[EXERCISE DATA — start]

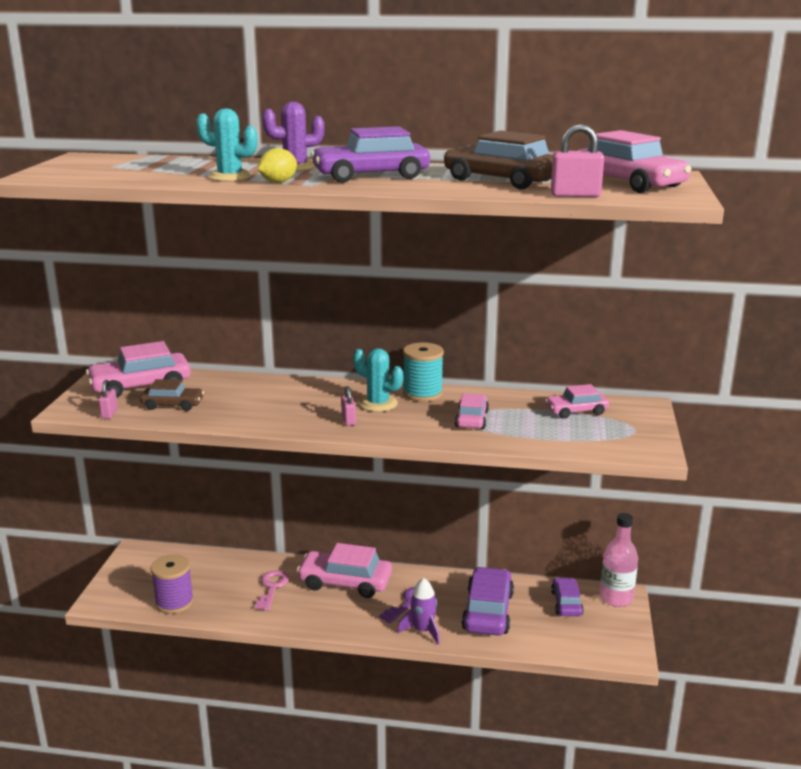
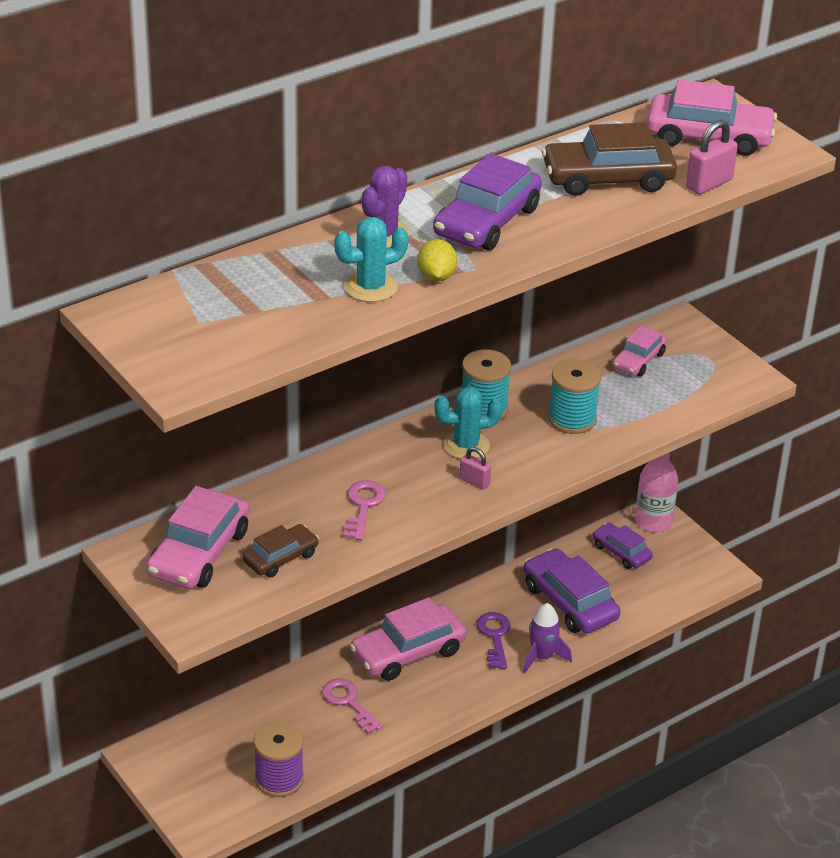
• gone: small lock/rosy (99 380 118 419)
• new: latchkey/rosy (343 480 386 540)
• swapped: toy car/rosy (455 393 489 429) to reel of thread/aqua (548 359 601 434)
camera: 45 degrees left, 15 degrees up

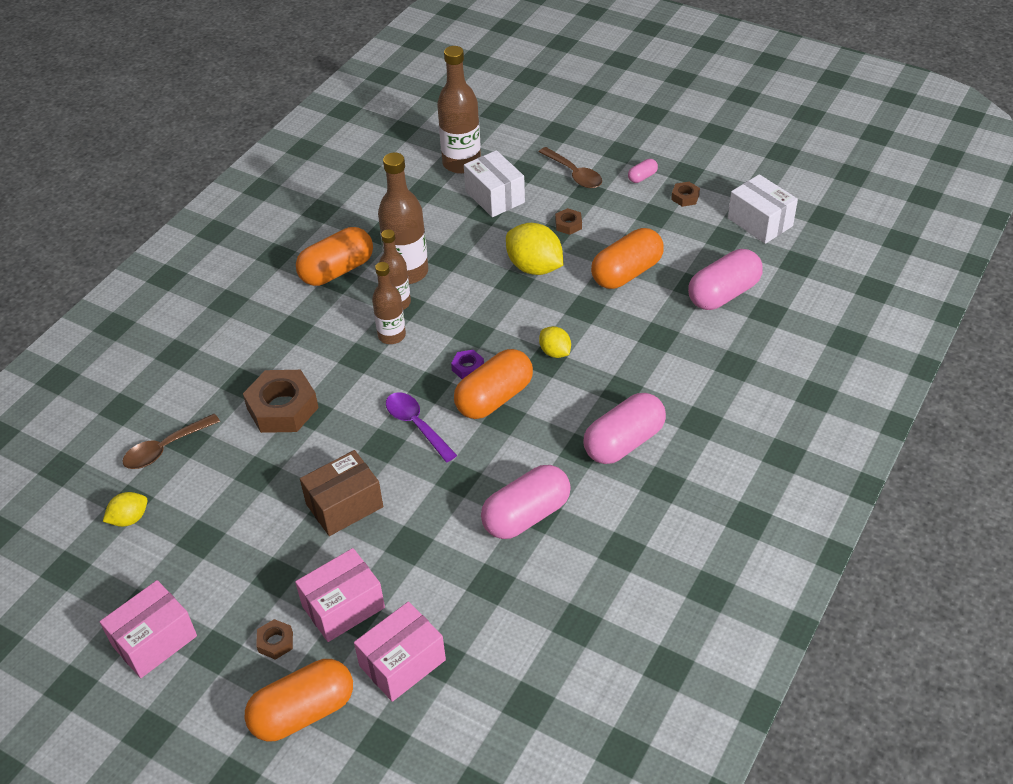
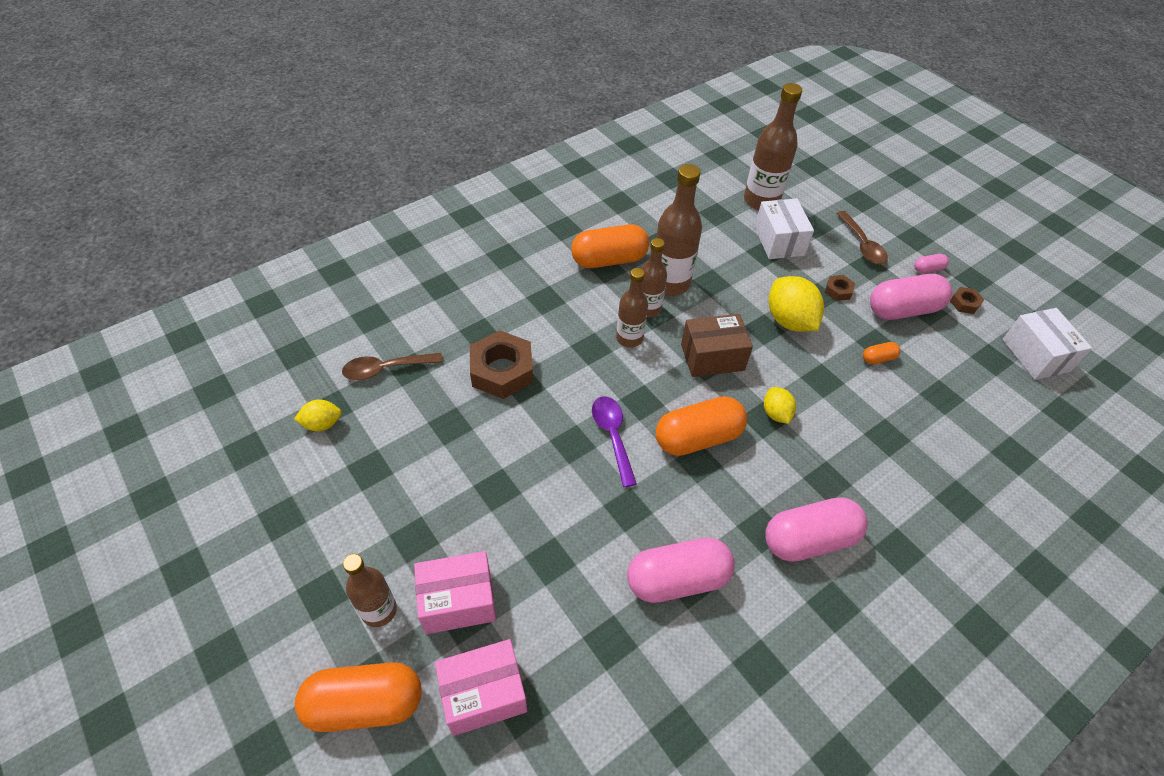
• gone: package/rosy (100 580 197 678)
• gone: hexagon nut/purple (451 350 484 379)
• shifted: package/russet (300 450 383 536) to (681 314 753 377)
• shifted: pill/rosy (688 249 763 310) to (870 274 952 320)
• swapped: hexagon nut/russet (256 619 293 660) to bottle/russet (343 554 397 627)
• scaled: pill/bright orange (591 228 664 289) = (863 342 901 364) x0.45
camera: 20 degrees right, 5 degrees up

[EXERCISE DATA — finish]

**WORK INSTRUCTION:**
All of the entries above are to be transcribed word for word, with no pictures included.

**RESPONSE TO THE TASK:**
• gone: small lock/rosy (99 380 118 419)
• new: latchkey/rosy (343 480 386 540)
• swapped: toy car/rosy (455 393 489 429) to reel of thread/aqua (548 359 601 434)
camera: 45 degrees left, 15 degrees up

• gone: package/rosy (100 580 197 678)
• gone: hexagon nut/purple (451 350 484 379)
• shifted: package/russet (300 450 383 536) to (681 314 753 377)
• shifted: pill/rosy (688 249 763 310) to (870 274 952 320)
• swapped: hexagon nut/russet (256 619 293 660) to bottle/russet (343 554 397 627)
• scaled: pill/bright orange (591 228 664 289) = (863 342 901 364) x0.45
camera: 20 degrees right, 5 degrees up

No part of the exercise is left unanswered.